____ DATA RECORDS

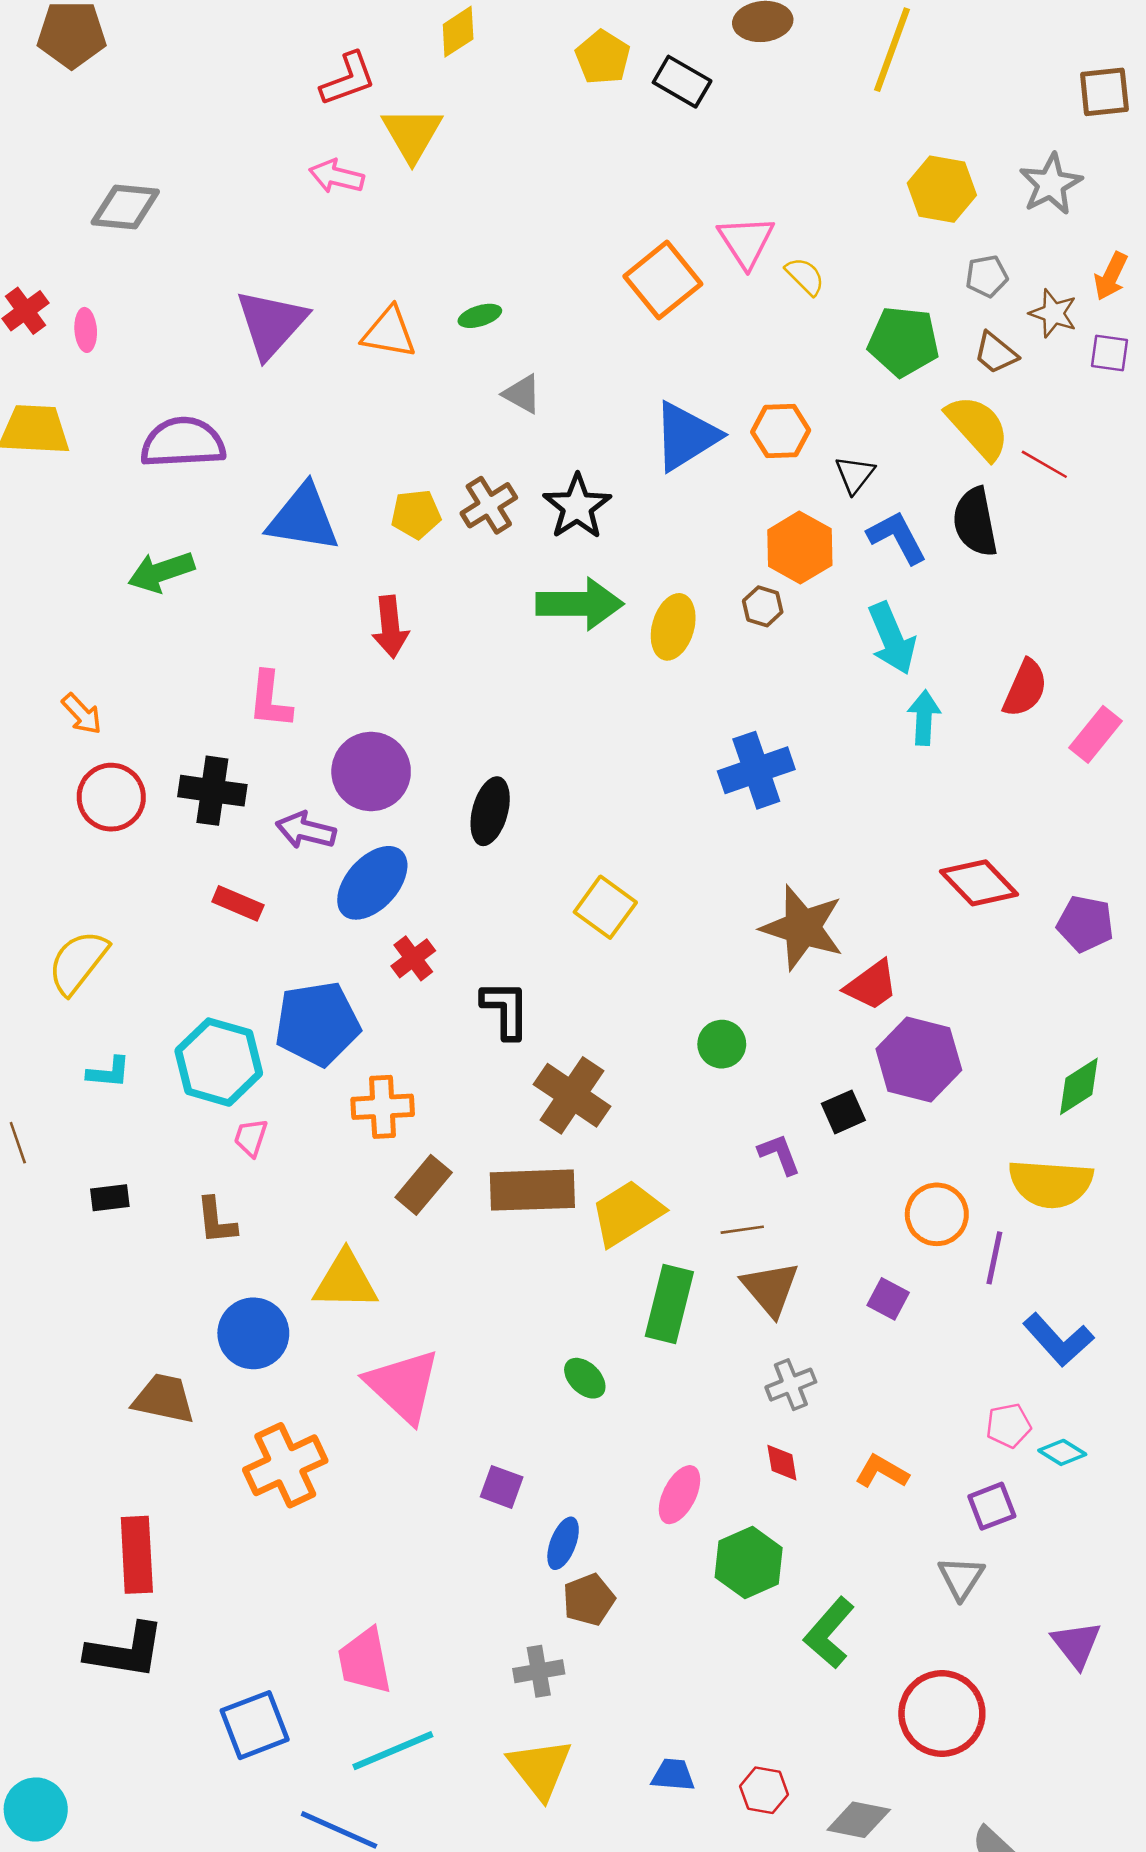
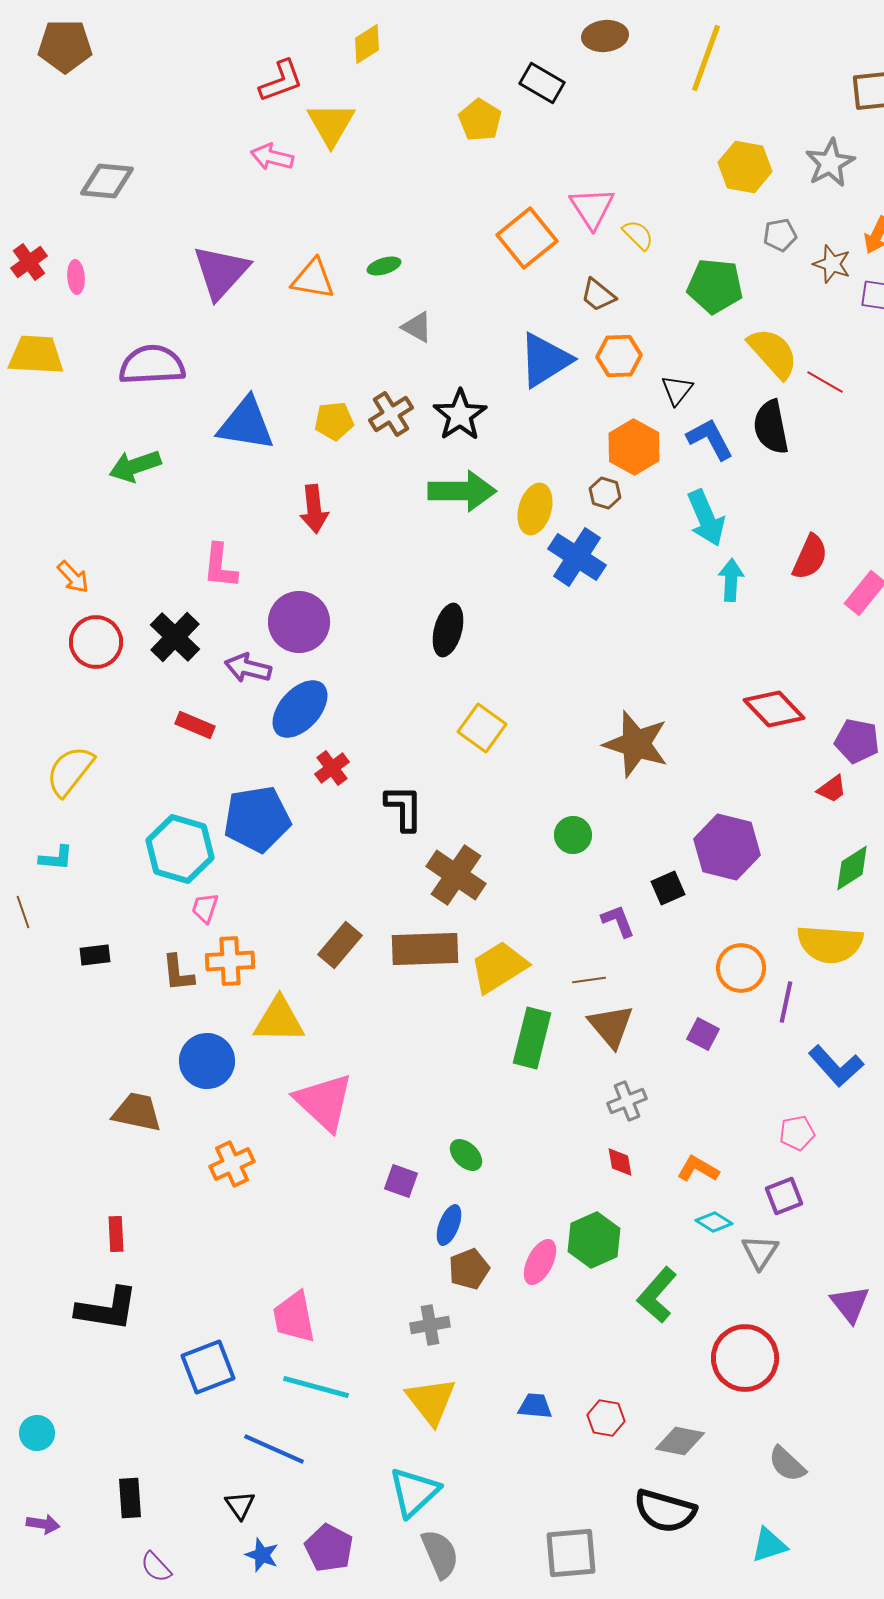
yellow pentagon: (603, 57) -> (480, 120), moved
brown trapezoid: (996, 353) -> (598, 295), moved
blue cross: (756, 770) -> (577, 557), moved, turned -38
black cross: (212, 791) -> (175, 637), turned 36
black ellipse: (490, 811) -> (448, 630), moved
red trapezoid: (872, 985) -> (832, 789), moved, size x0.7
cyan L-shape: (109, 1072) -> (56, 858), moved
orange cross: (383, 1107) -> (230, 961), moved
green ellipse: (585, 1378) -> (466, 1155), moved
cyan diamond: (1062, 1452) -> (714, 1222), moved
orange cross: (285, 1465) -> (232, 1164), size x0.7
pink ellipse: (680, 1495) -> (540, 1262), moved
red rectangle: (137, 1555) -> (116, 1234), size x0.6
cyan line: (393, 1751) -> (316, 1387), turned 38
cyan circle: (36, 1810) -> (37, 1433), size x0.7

________

TASK -
All lines from the one containing "black cross: (212, 791)" down to the final line above are to be restated word for word; leave out the rest.

TASK RESULT -
black cross: (212, 791) -> (175, 637), turned 36
black ellipse: (490, 811) -> (448, 630), moved
red trapezoid: (872, 985) -> (832, 789), moved, size x0.7
cyan L-shape: (109, 1072) -> (56, 858), moved
orange cross: (383, 1107) -> (230, 961), moved
green ellipse: (585, 1378) -> (466, 1155), moved
cyan diamond: (1062, 1452) -> (714, 1222), moved
orange cross: (285, 1465) -> (232, 1164), size x0.7
pink ellipse: (680, 1495) -> (540, 1262), moved
red rectangle: (137, 1555) -> (116, 1234), size x0.6
cyan line: (393, 1751) -> (316, 1387), turned 38
cyan circle: (36, 1810) -> (37, 1433), size x0.7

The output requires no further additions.